# Task objective
In your copy of the data, omit the pictures and keep all else exactly as given.

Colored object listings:
Content starts

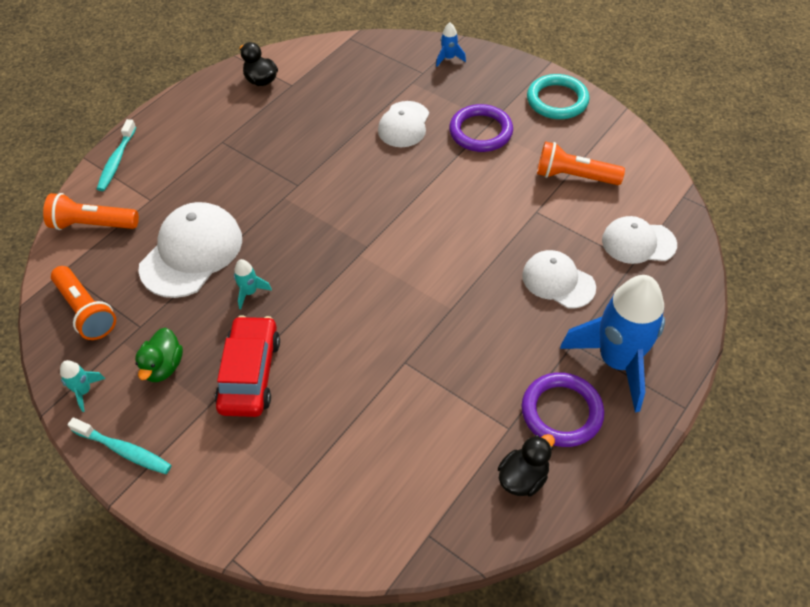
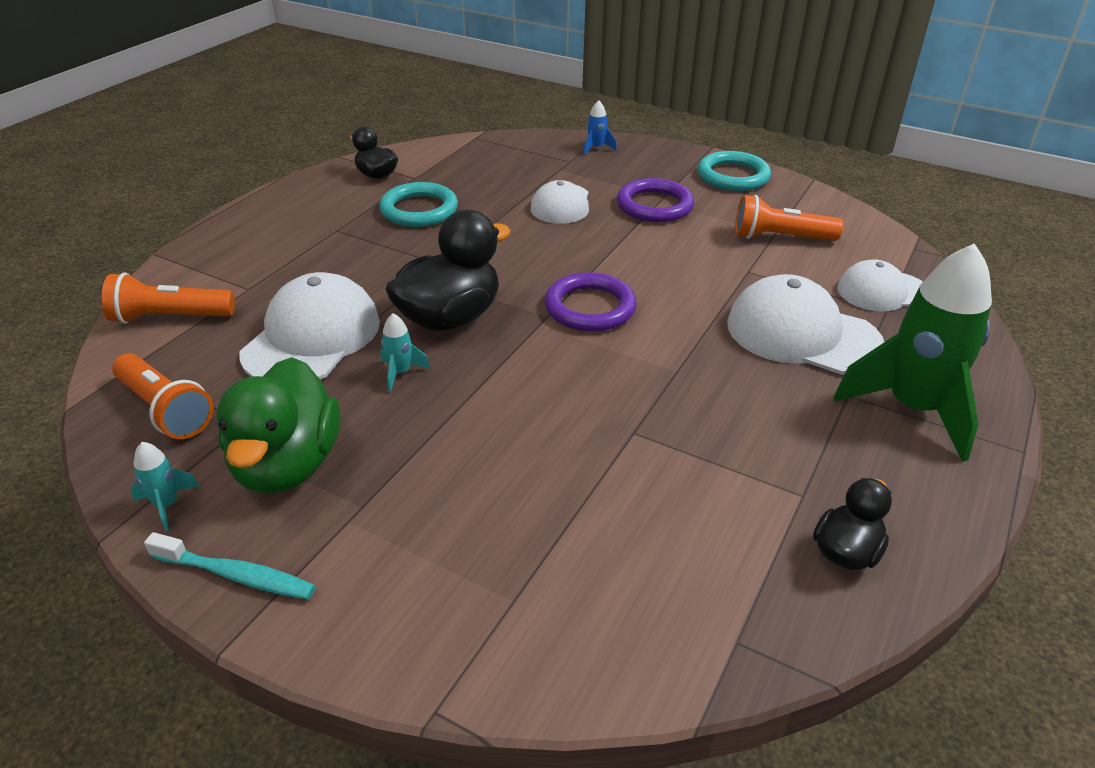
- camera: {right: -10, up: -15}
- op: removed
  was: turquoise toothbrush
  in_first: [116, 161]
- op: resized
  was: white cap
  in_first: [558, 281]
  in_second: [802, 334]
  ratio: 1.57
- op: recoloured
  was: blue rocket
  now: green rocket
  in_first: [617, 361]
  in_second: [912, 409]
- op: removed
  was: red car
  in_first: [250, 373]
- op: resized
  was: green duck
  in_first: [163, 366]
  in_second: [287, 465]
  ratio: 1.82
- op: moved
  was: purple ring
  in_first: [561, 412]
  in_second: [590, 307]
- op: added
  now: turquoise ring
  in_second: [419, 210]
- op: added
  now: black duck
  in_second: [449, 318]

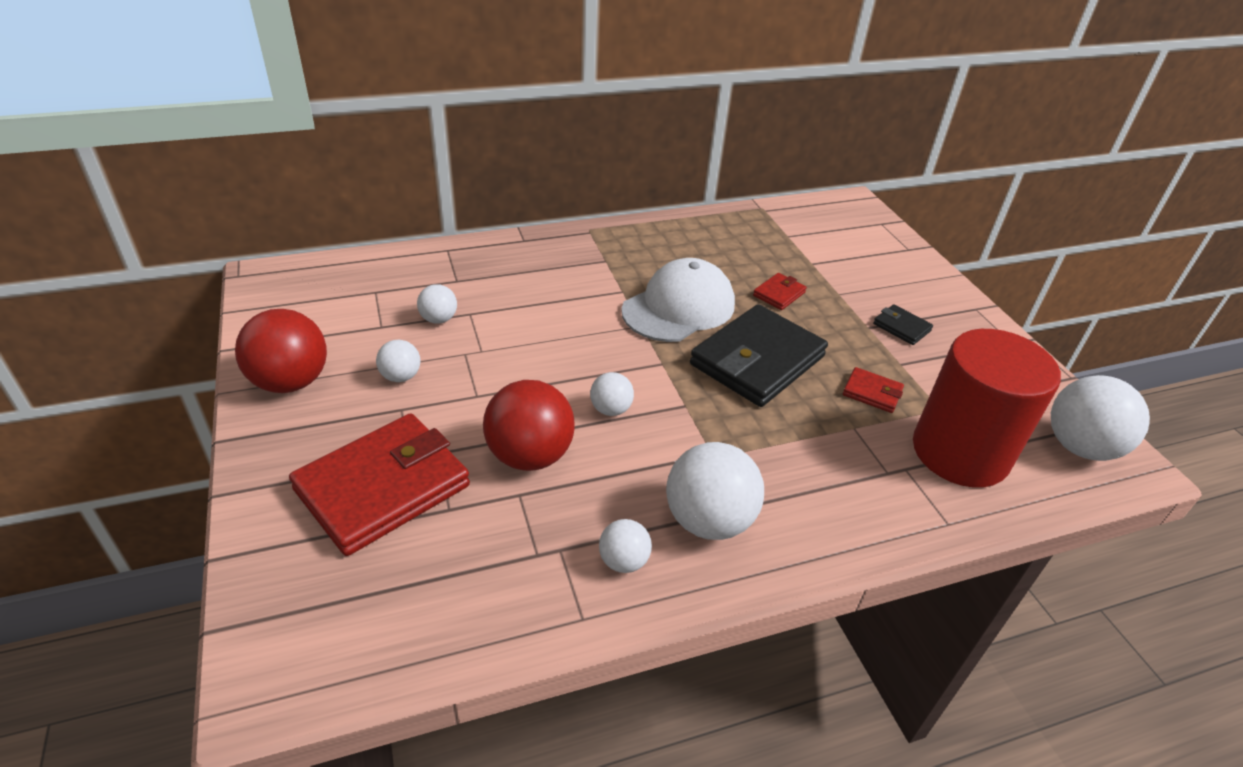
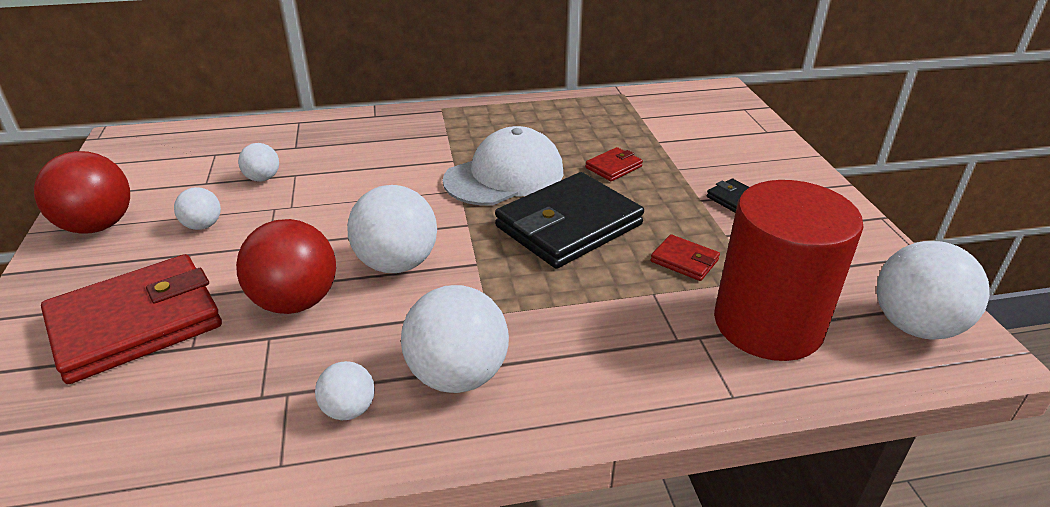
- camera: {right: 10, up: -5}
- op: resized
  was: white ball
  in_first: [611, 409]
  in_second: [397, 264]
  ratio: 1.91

Content ends

# Written answer
- camera: {right: -10, up: -15}
- op: removed
  was: turquoise toothbrush
  in_first: [116, 161]
- op: resized
  was: white cap
  in_first: [558, 281]
  in_second: [802, 334]
  ratio: 1.57
- op: recoloured
  was: blue rocket
  now: green rocket
  in_first: [617, 361]
  in_second: [912, 409]
- op: removed
  was: red car
  in_first: [250, 373]
- op: resized
  was: green duck
  in_first: [163, 366]
  in_second: [287, 465]
  ratio: 1.82
- op: moved
  was: purple ring
  in_first: [561, 412]
  in_second: [590, 307]
- op: added
  now: turquoise ring
  in_second: [419, 210]
- op: added
  now: black duck
  in_second: [449, 318]

- camera: {right: 10, up: -5}
- op: resized
  was: white ball
  in_first: [611, 409]
  in_second: [397, 264]
  ratio: 1.91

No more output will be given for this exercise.